*** Opening of Exercise data ***
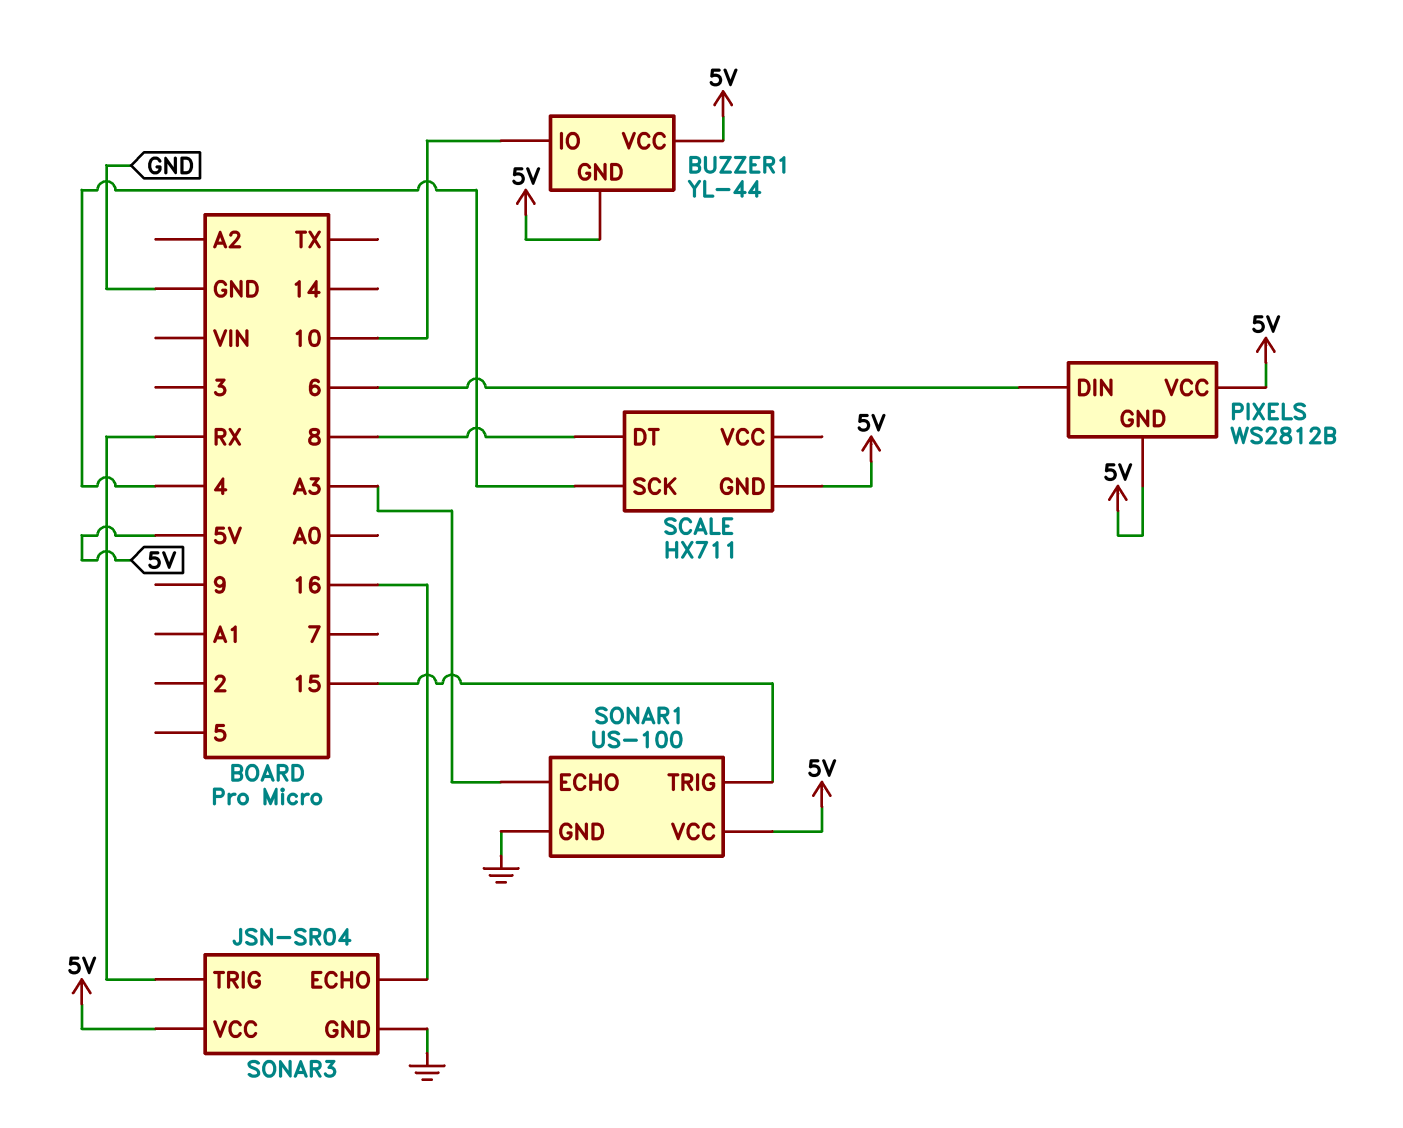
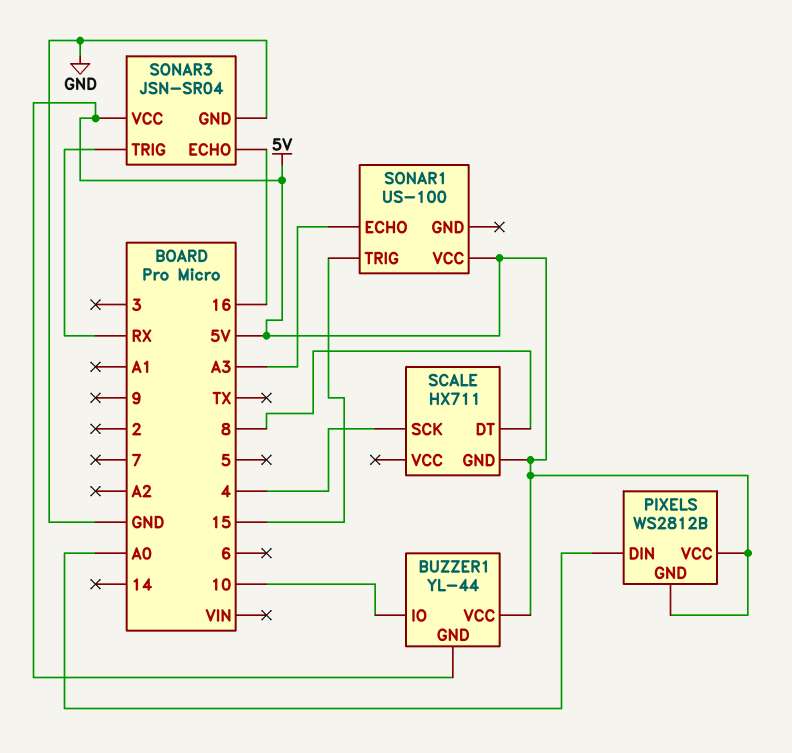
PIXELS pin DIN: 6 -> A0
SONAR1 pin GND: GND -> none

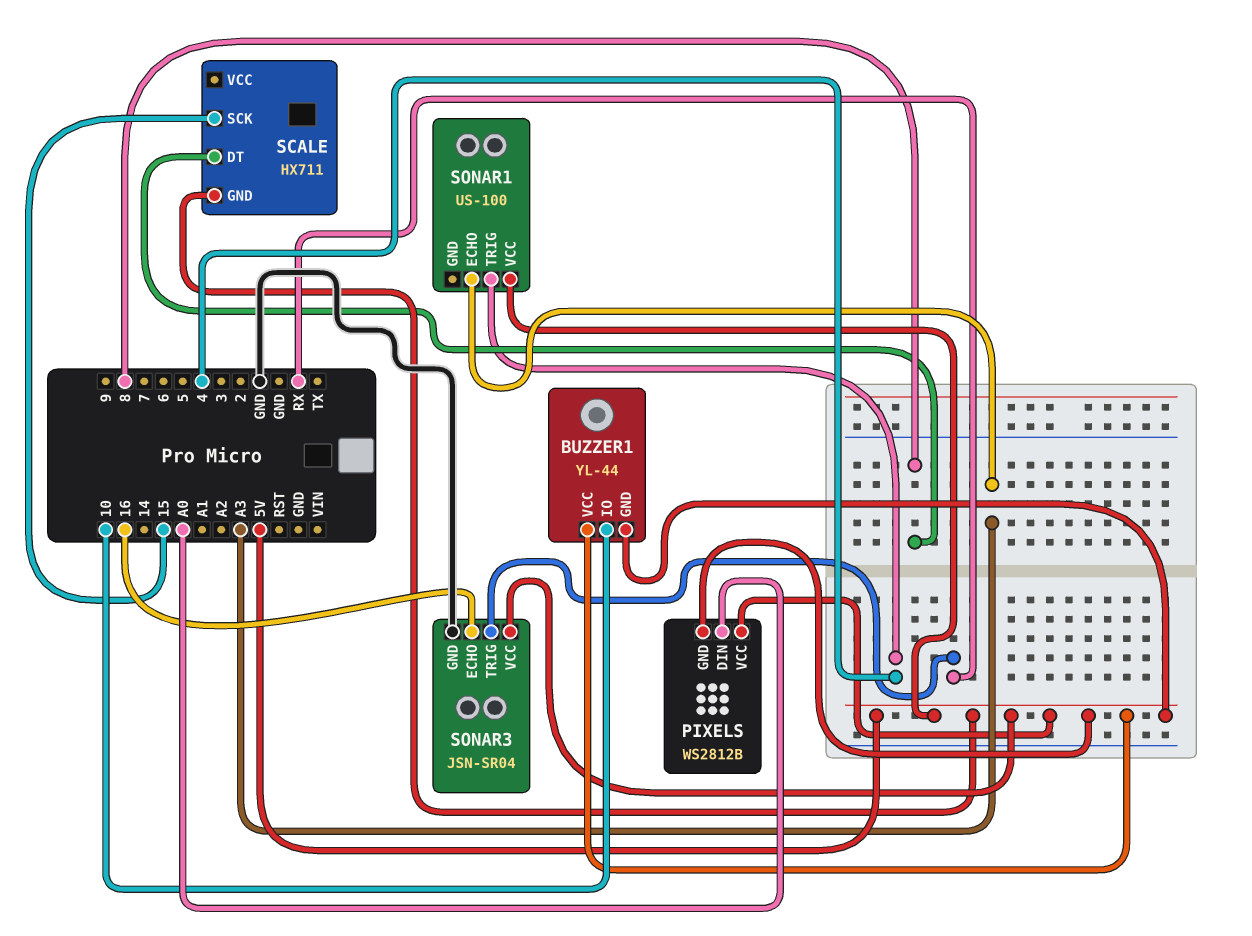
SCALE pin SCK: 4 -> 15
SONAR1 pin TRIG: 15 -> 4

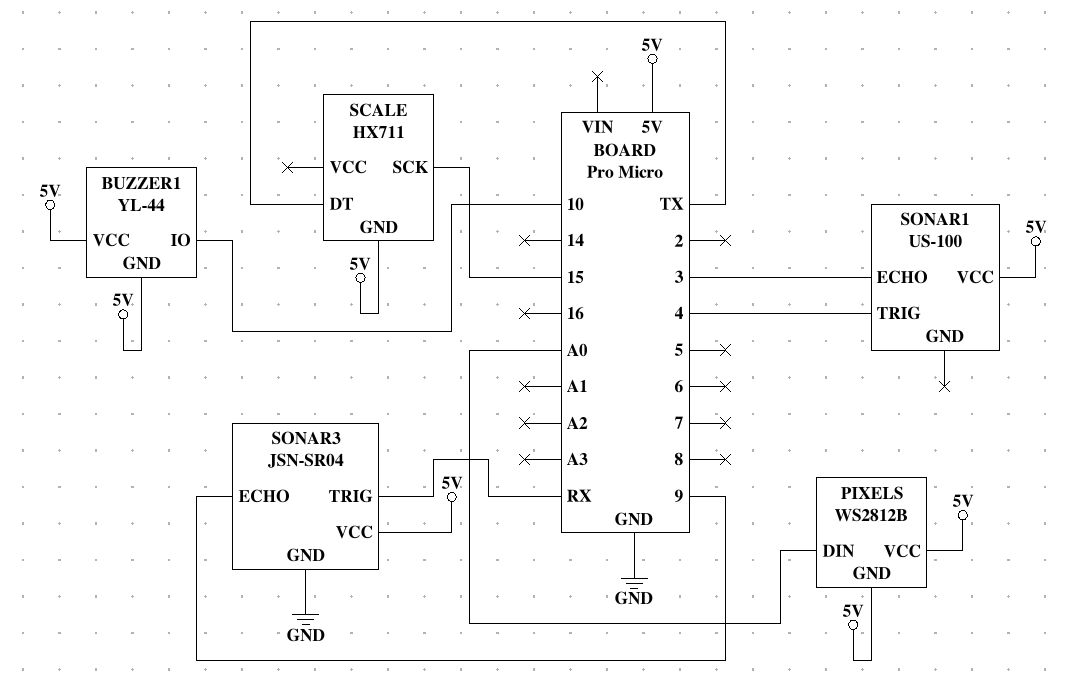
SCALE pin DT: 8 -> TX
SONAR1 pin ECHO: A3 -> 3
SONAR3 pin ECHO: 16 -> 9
*** Close of Exercise data ***
*** Opening of Exercise data ***
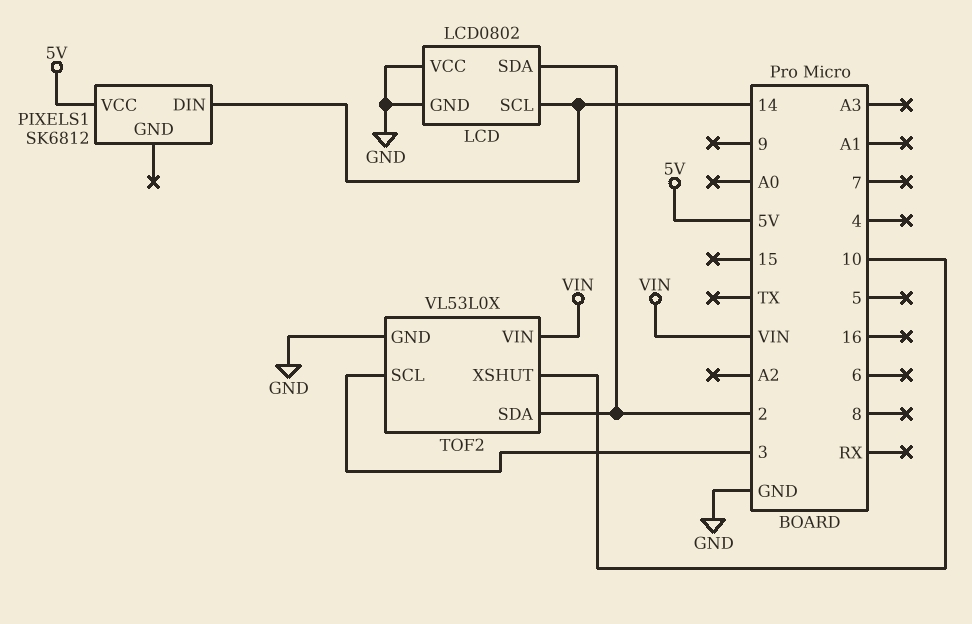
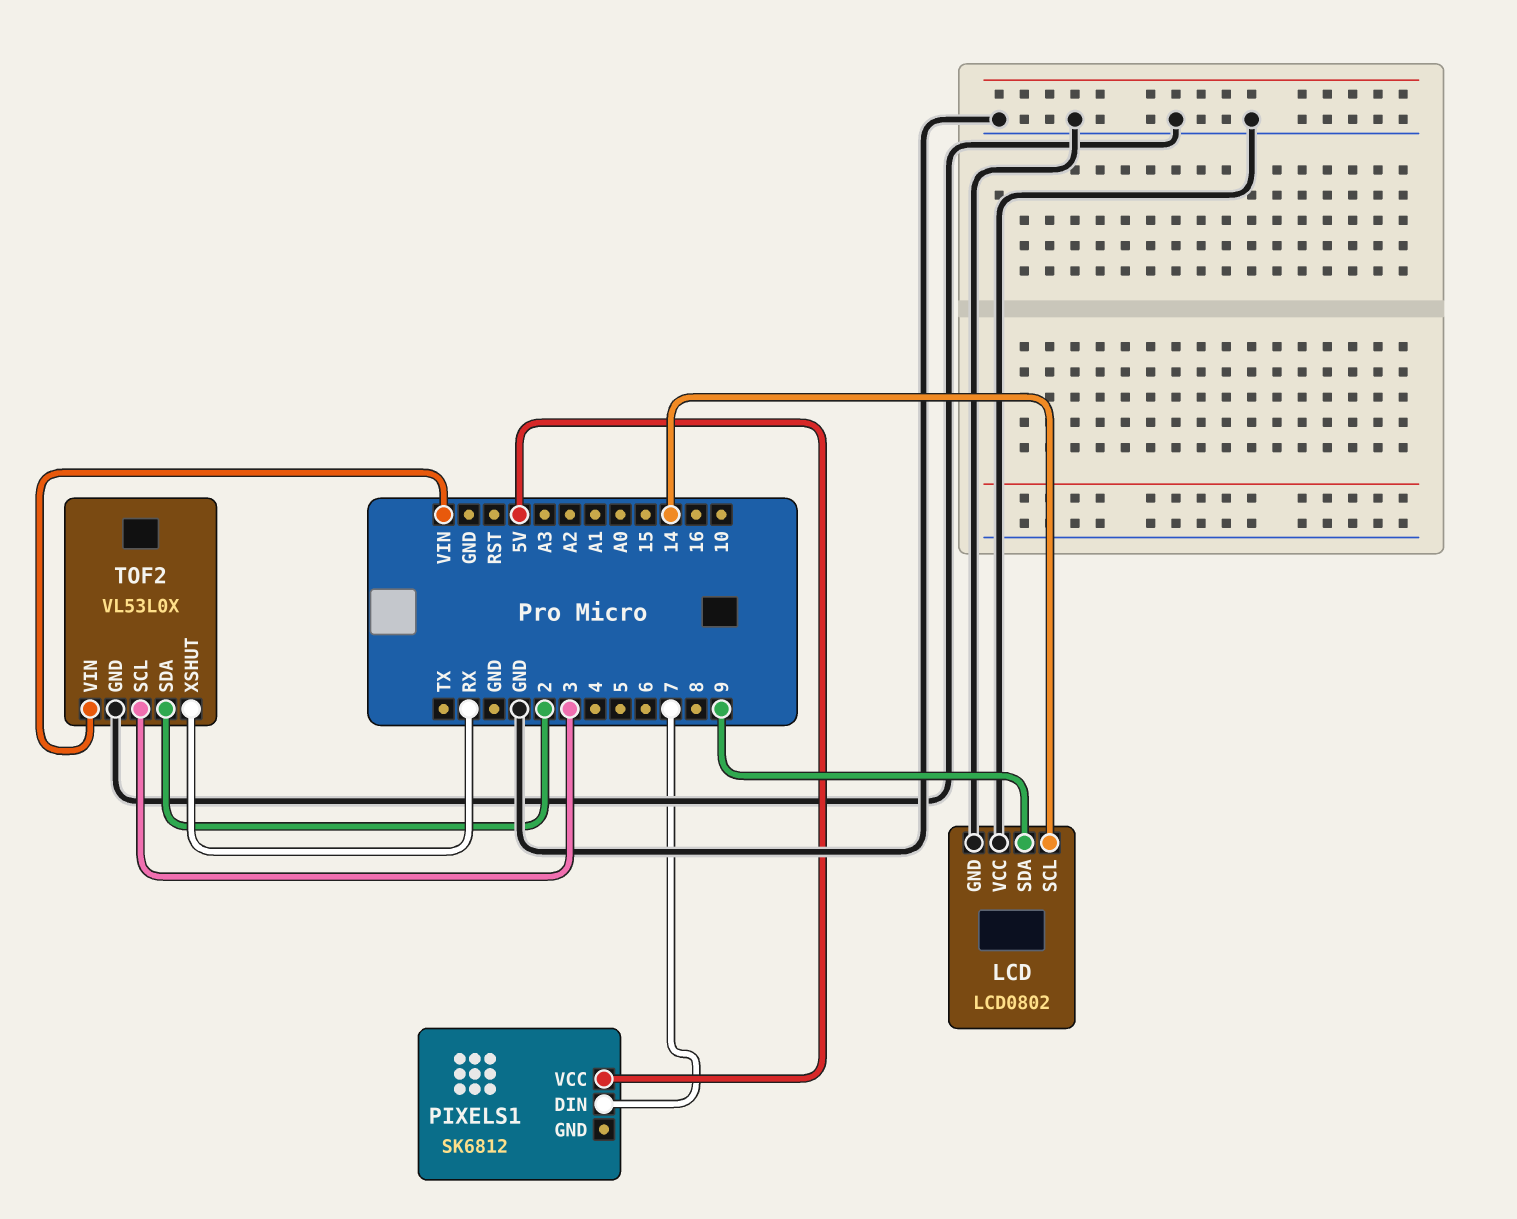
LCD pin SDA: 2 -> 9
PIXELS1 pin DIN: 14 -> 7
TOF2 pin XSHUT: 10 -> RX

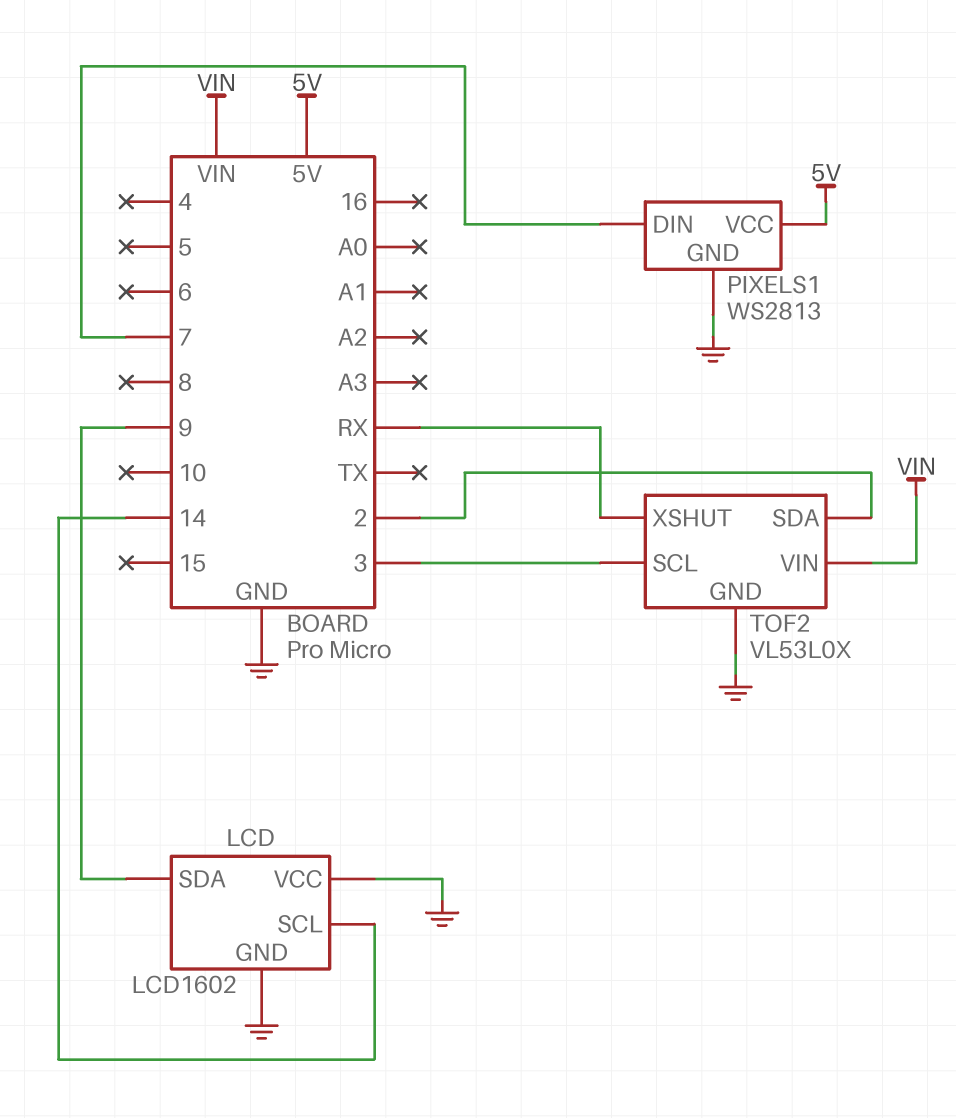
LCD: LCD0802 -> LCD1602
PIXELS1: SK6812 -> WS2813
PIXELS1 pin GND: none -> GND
*** Close of Exercise data ***
▸ What is needed
Only the lines above starting at the line that holds "LCD: LCD0802 -> LCD1602" and ending at the line that holds "PIXELS1 pin GND: none -> GND" are to be repeated, exactly and in full.

▸ Final answer
LCD: LCD0802 -> LCD1602
PIXELS1: SK6812 -> WS2813
PIXELS1 pin GND: none -> GND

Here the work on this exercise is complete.